Write out word for word each line from the one containing "(523, 130) = (561, 256): none" through the close of the listing, including both ends. Pictures do not belong in the copy.

- - -

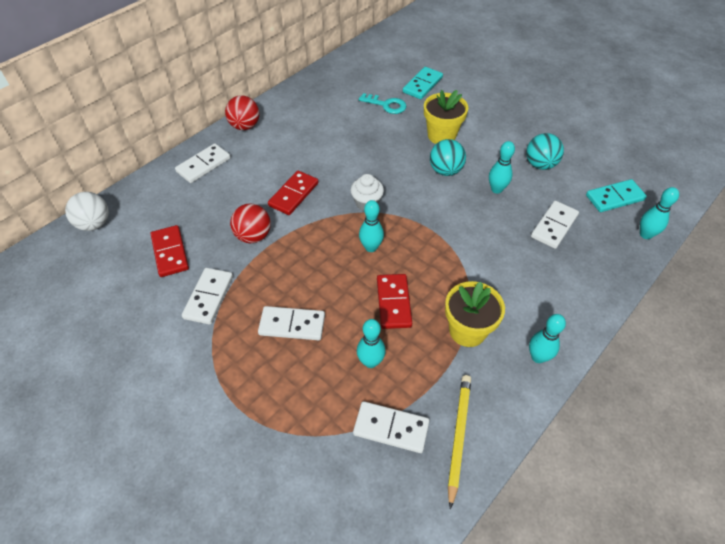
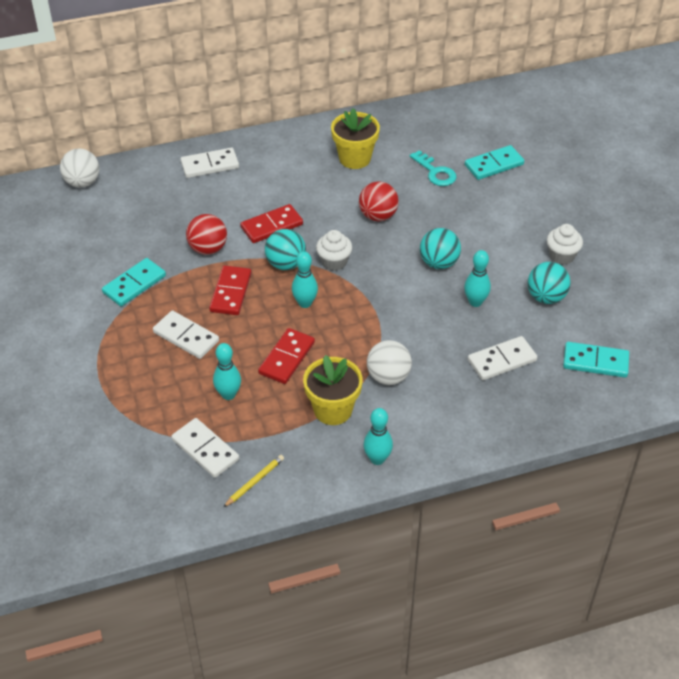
camera: 30 degrees right, 5 degrees down
(170, 252) = (128, 233): red domino -> red domino (230, 292)
(208, 297) = (134, 284): white domino -> turquoise domino
(245, 126) = (275, 141): red ball -> red ball (378, 216)
(329, 221) = (286, 264): none -> turquoise ball
(441, 135) = (466, 226): yellow flower pot -> yellow flower pot (354, 158)
(458, 436) = (254, 481): yellow pencil -> yellow pencil, size x0.63
(485, 279) = (388, 376): none -> white ball
(523, 130) = (561, 256): none -> white cupcake
(645, 234) = (592, 409): turquoise bowling pin -> none

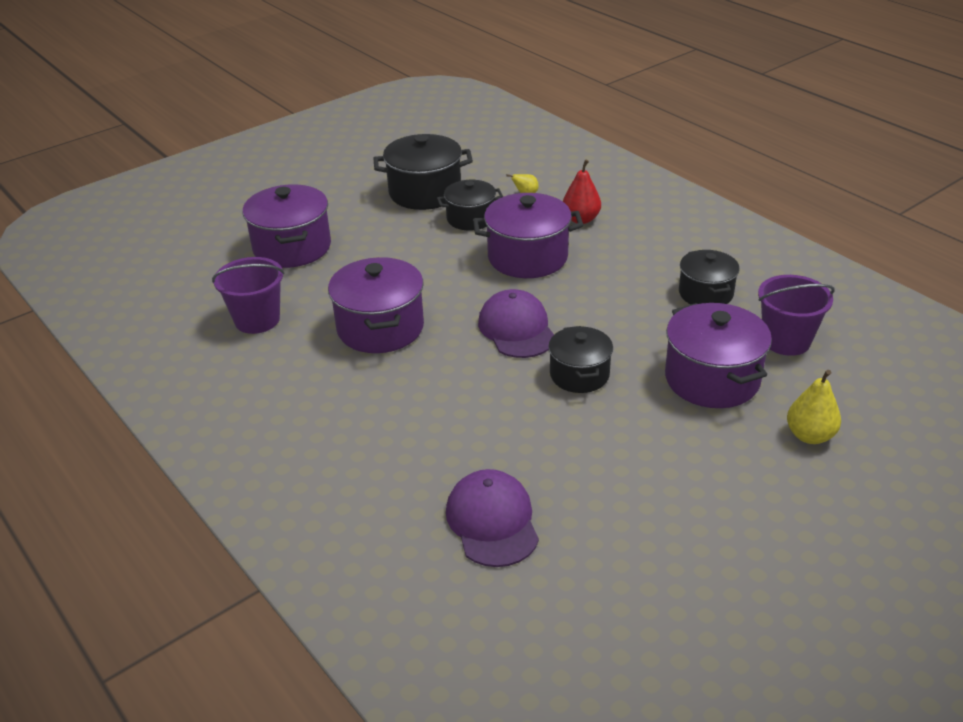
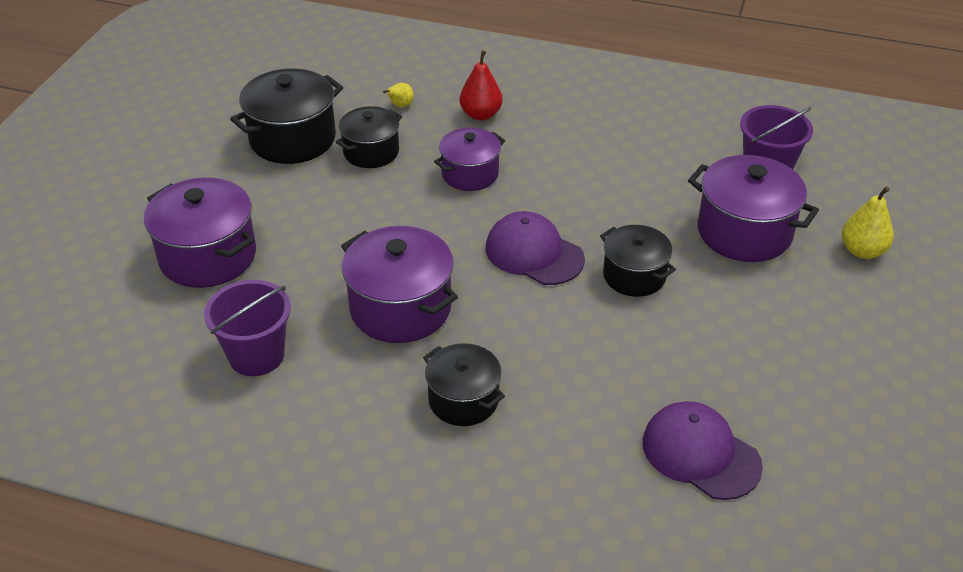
camera: 35 degrees left, 5 degrees up
(527, 257) = (470, 174): purple pot -> purple pot, size x0.64
(705, 293) = (662, 151): black pot -> black pot (463, 400)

- - -

- **ANSWER FOR THE TASK**
(523, 130) = (561, 256): none -> white cupcake
(645, 234) = (592, 409): turquoise bowling pin -> none

camera: 35 degrees left, 5 degrees up
(527, 257) = (470, 174): purple pot -> purple pot, size x0.64
(705, 293) = (662, 151): black pot -> black pot (463, 400)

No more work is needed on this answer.